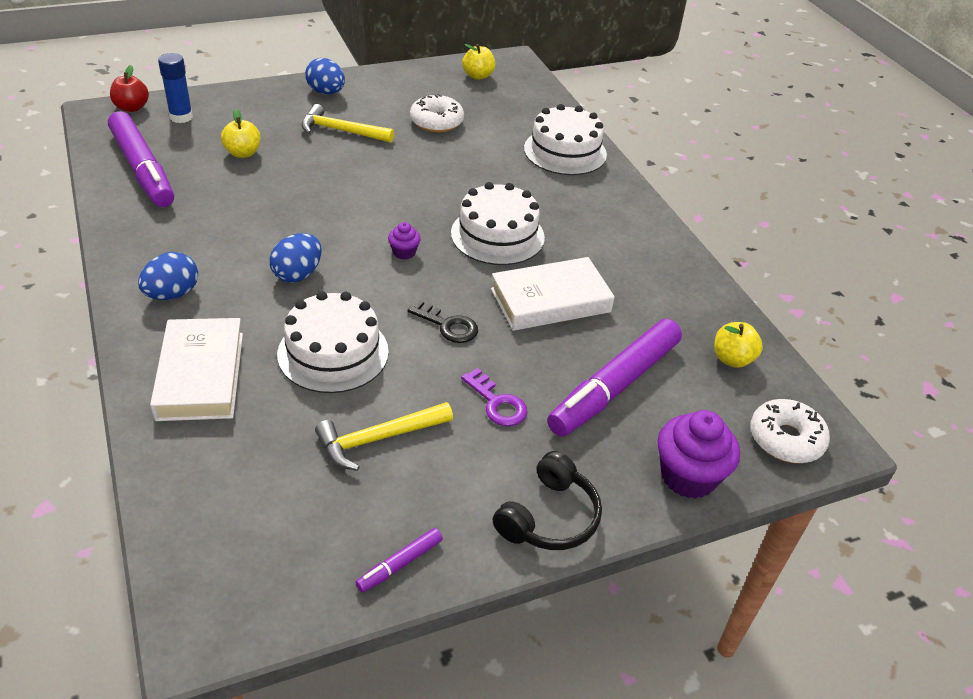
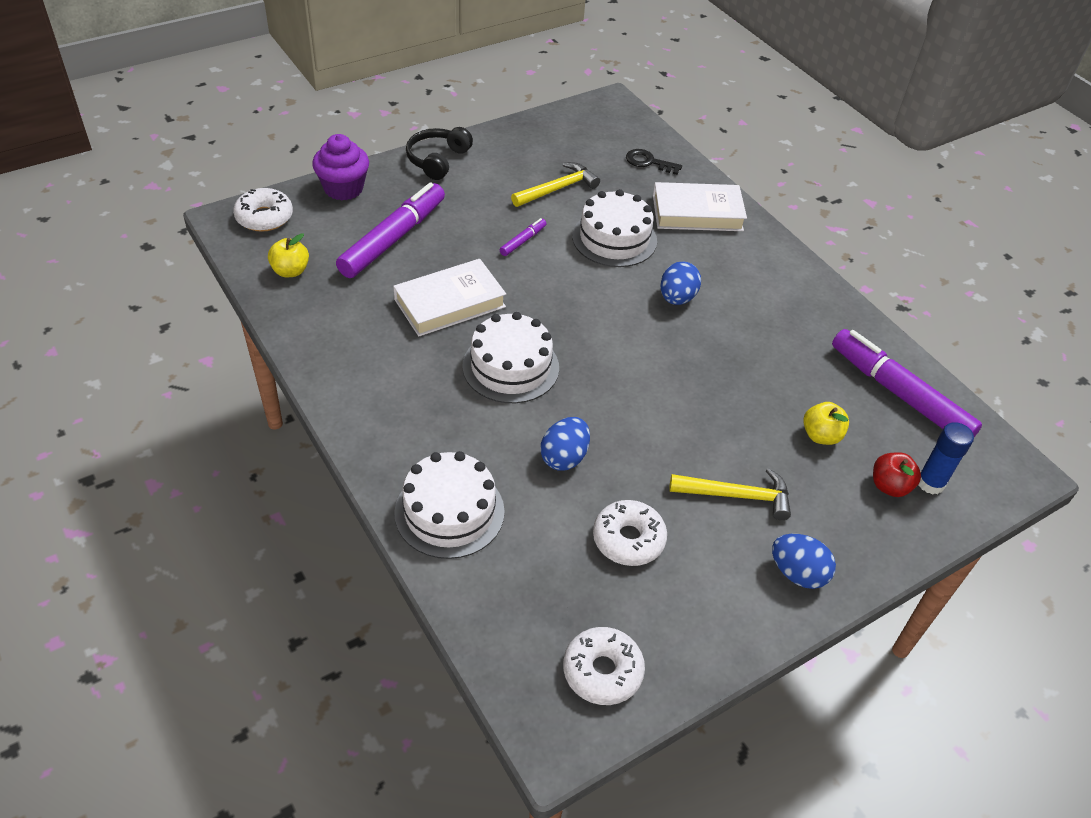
camera: 170 degrees right, 5 degrees up
(132, 108) = (996, 488): red apple -> red apple (889, 486)
(172, 294) = (763, 268): blue egg -> blue egg (564, 457)
(201, 375) = (697, 213): white book -> white book turned 75 degrees counterclockwise
(400, 564) = (521, 133): purple marker -> purple marker (523, 241)
(404, 252) = (595, 333): purple cupcake -> none
(448, 325) = (533, 270): black key -> black key (648, 162)
(478, 76) = (602, 671): yellow apple -> white donut
(497, 403) = (482, 218): purple key -> none

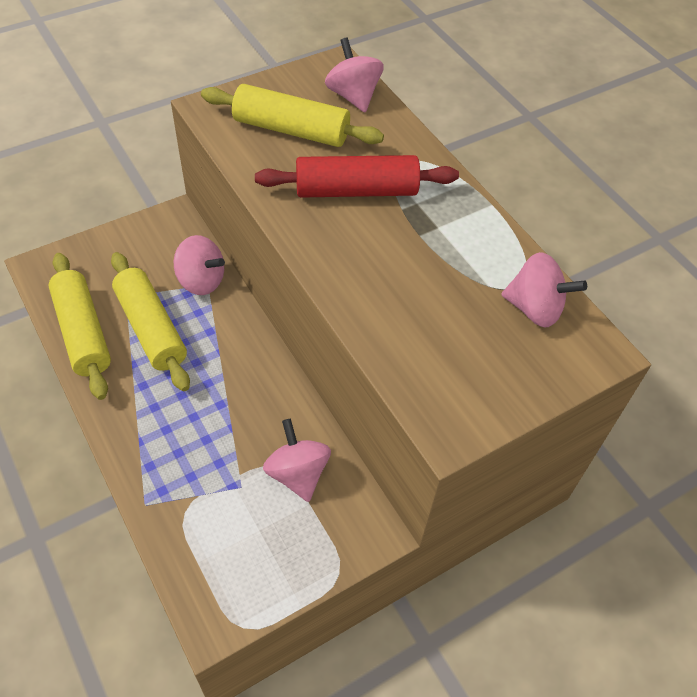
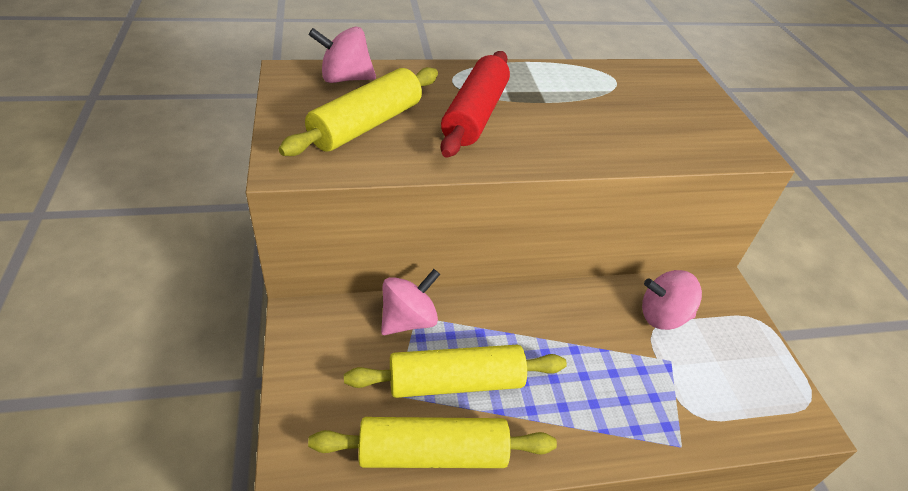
camera: 70 degrees left, 10 degrees down
(535, 309) = (640, 80): pink spinning top -> none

####

- [Requirement]:
Please reproduce, word for word, only the lines from the line that holds "(404, 252) = (595, 333): purple" through the final line of the entries above, omitting any pictures.

- [Your response]:
(404, 252) = (595, 333): purple cupcake -> none
(448, 325) = (533, 270): black key -> black key (648, 162)
(478, 76) = (602, 671): yellow apple -> white donut
(497, 403) = (482, 218): purple key -> none

camera: 70 degrees left, 10 degrees down
(535, 309) = (640, 80): pink spinning top -> none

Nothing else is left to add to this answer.